==== GIVEN RECORDS

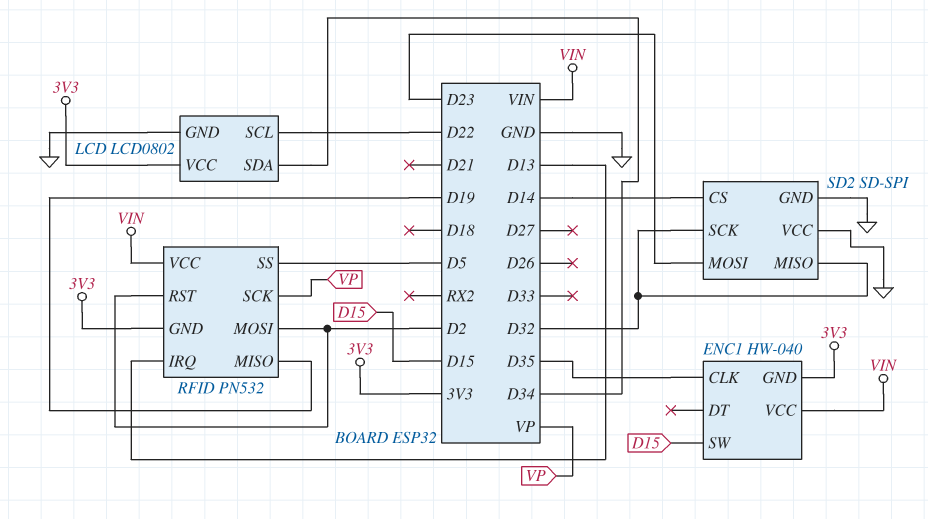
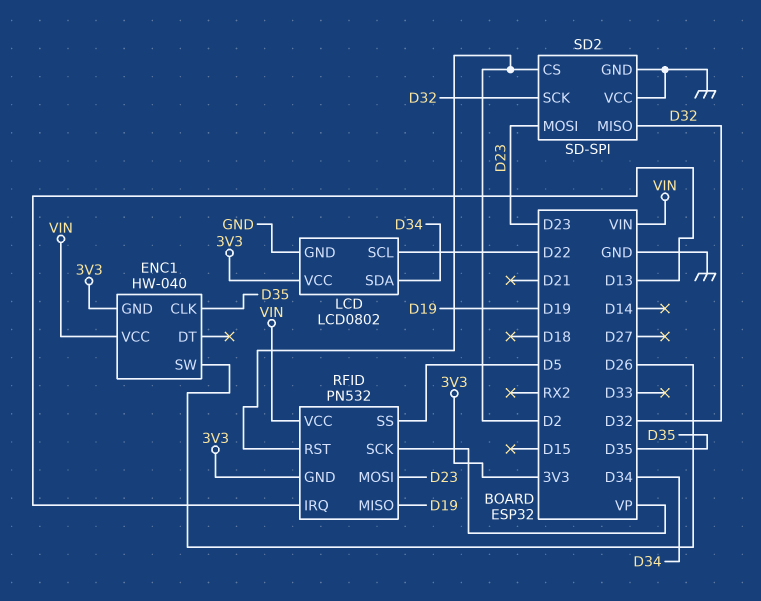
ENC1 pin SW: D15 -> D26
RFID pin MOSI: D2 -> D23
SD2 pin CS: D14 -> D2

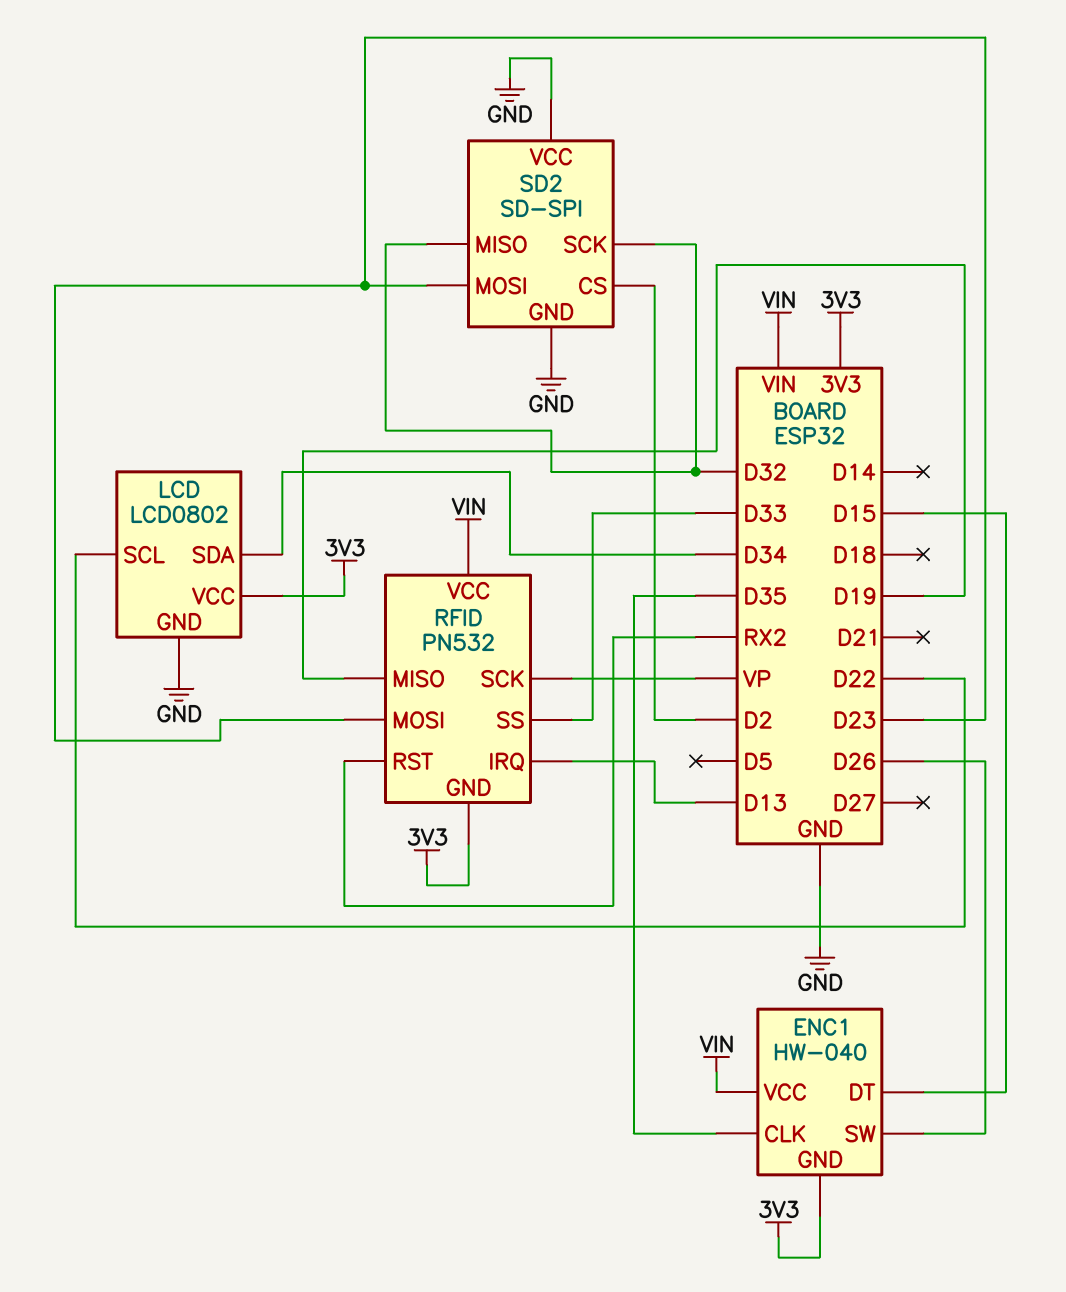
ENC1 pin DT: none -> D15
RFID pin RST: D2 -> RX2
RFID pin SS: D5 -> D33

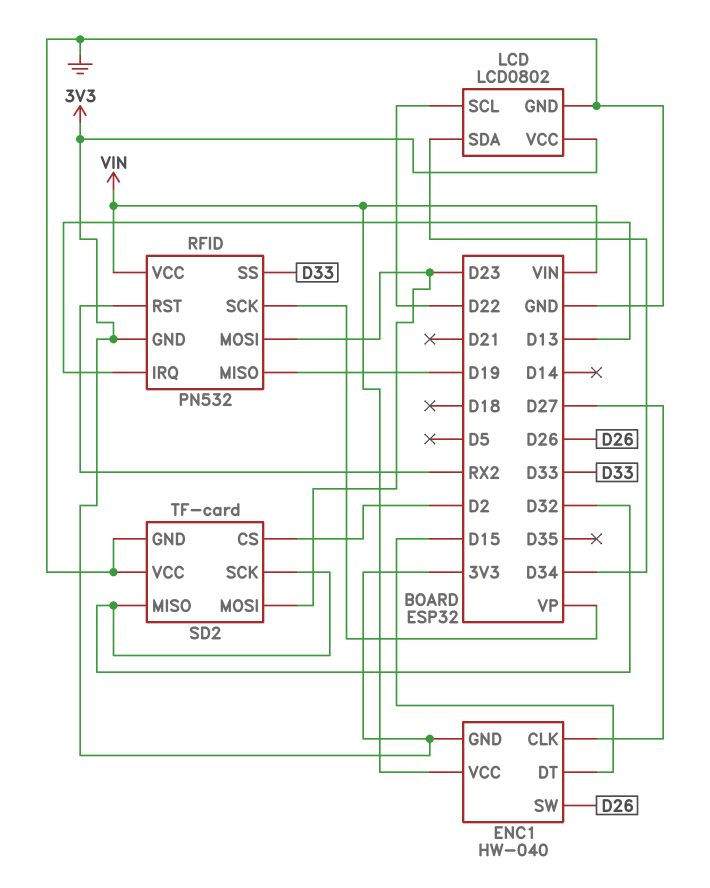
ENC1 pin CLK: D35 -> D27
SD2: SD-SPI -> TF-card

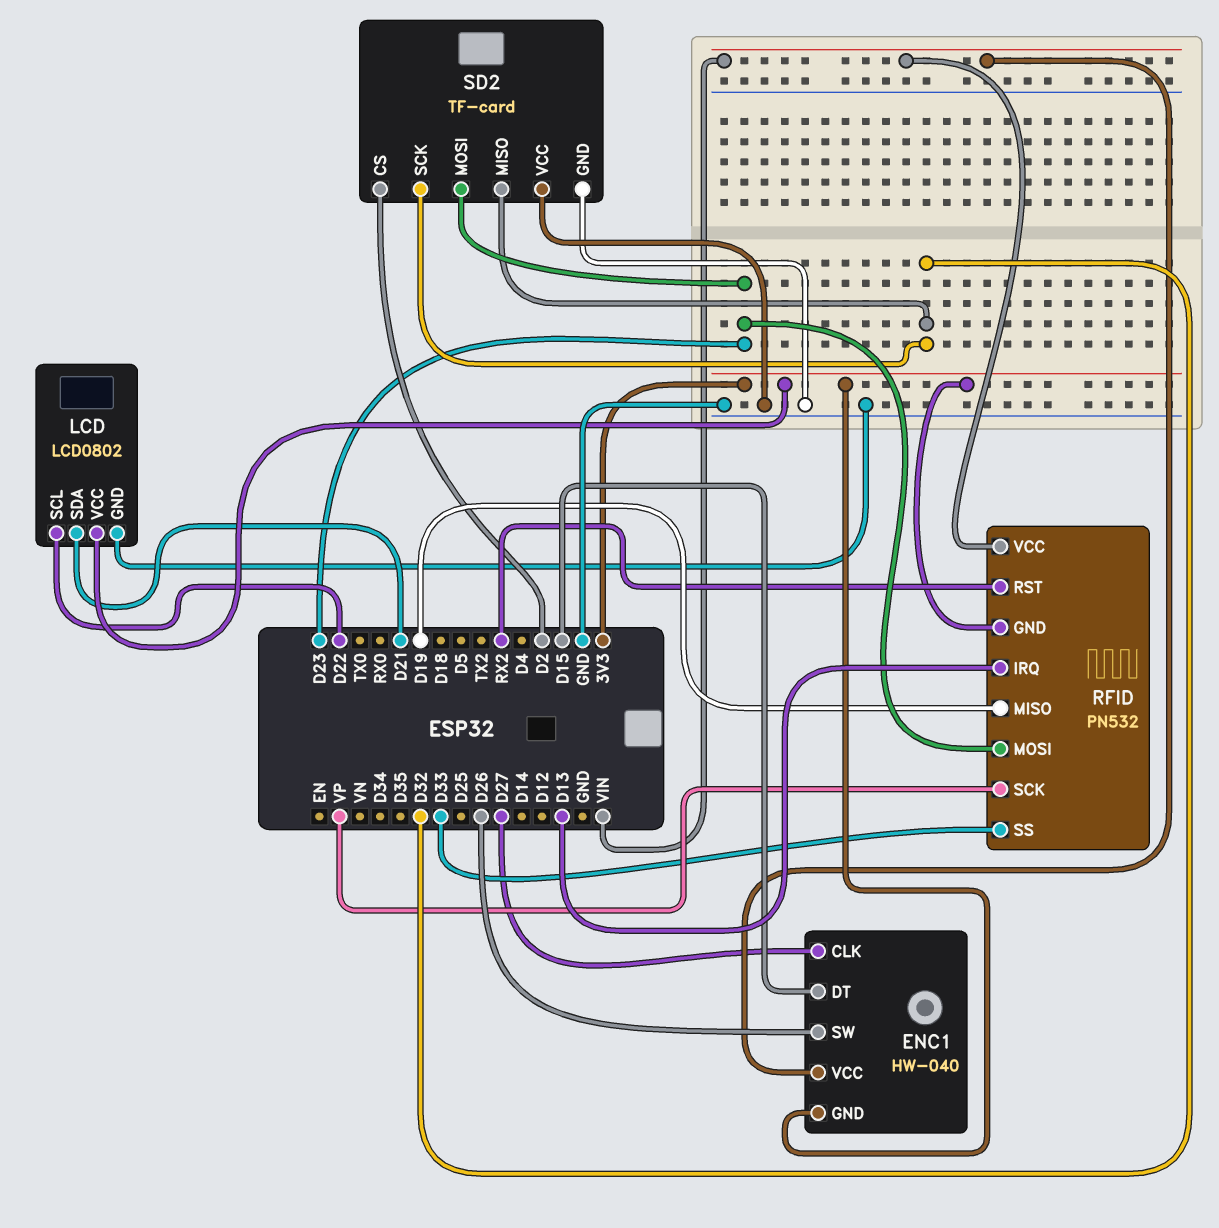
LCD pin SDA: D34 -> D21

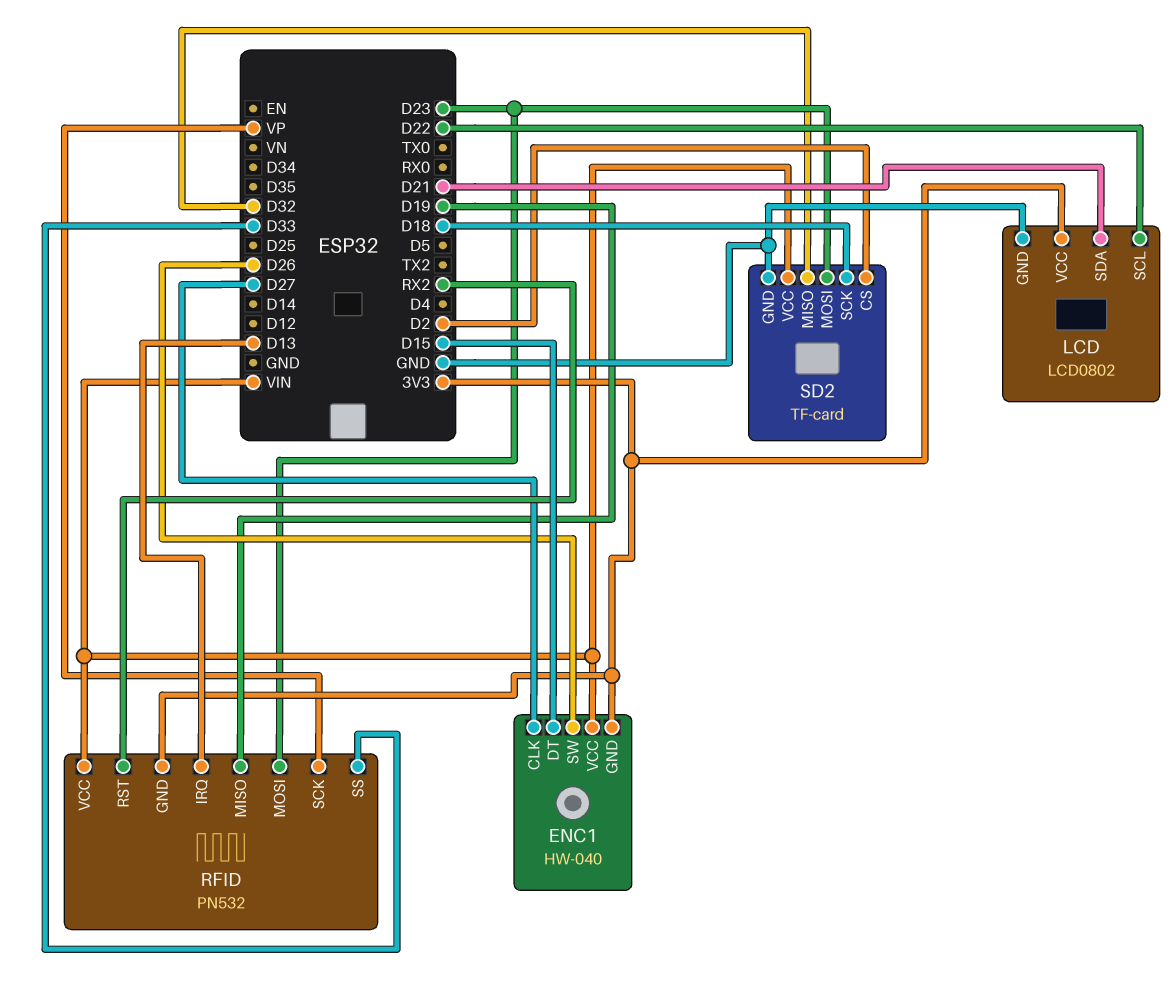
SD2 pin SCK: D32 -> D18
SD2 pin VCC: GND -> VIN

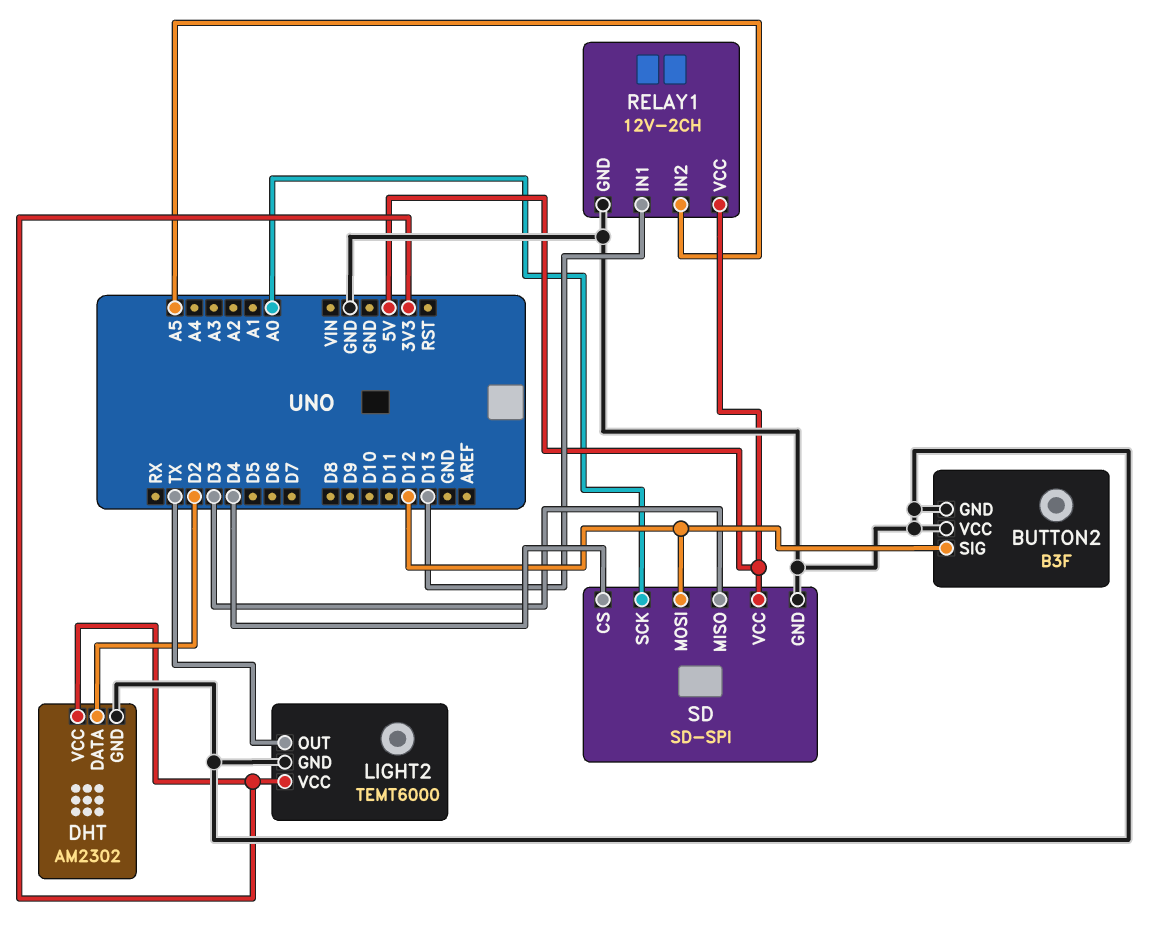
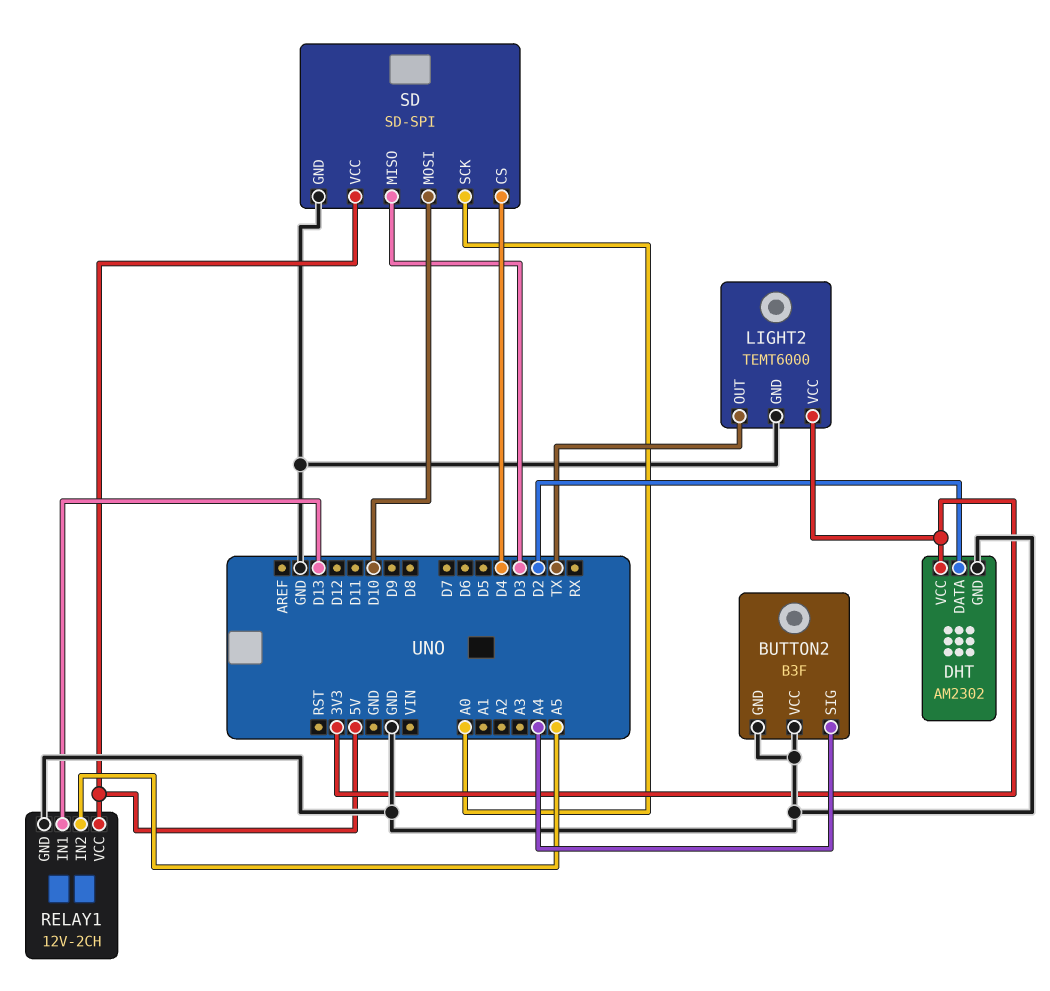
BUTTON2 pin SIG: D12 -> A4
SD pin MOSI: D12 -> D10

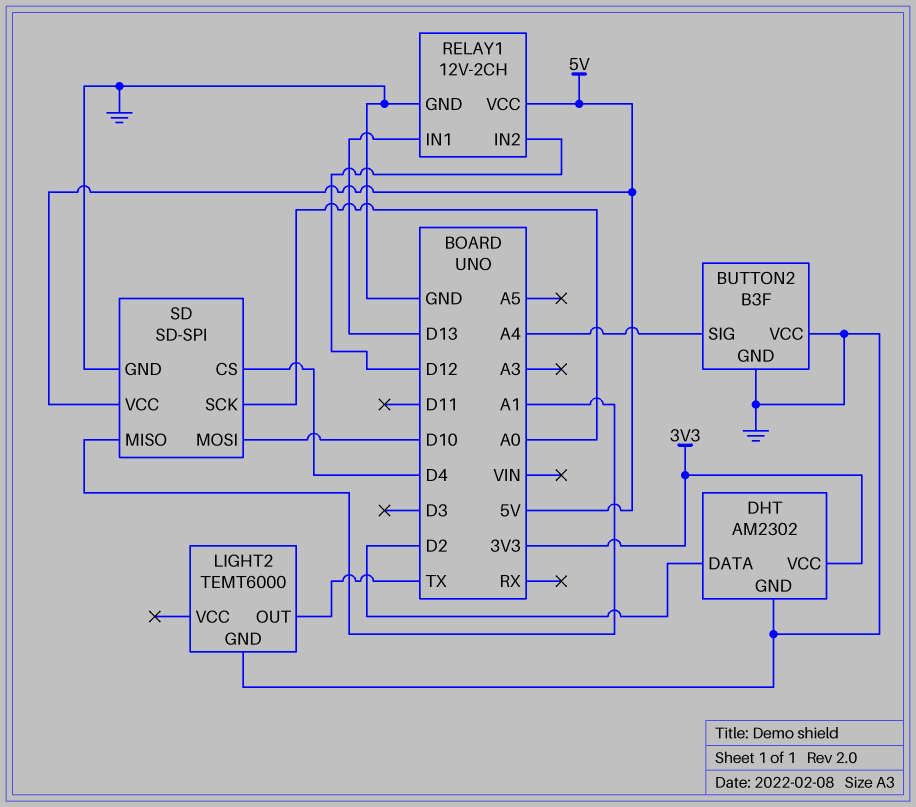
LIGHT2 pin VCC: 3V3 -> none
RELAY1 pin IN2: A5 -> D12
SD pin MISO: D3 -> A1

========

> TASK TO COMPLETE: Copy every line in the records above that contains the word "RFID".

> TASK RESULT:
RFID pin MOSI: D2 -> D23
RFID pin RST: D2 -> RX2
RFID pin SS: D5 -> D33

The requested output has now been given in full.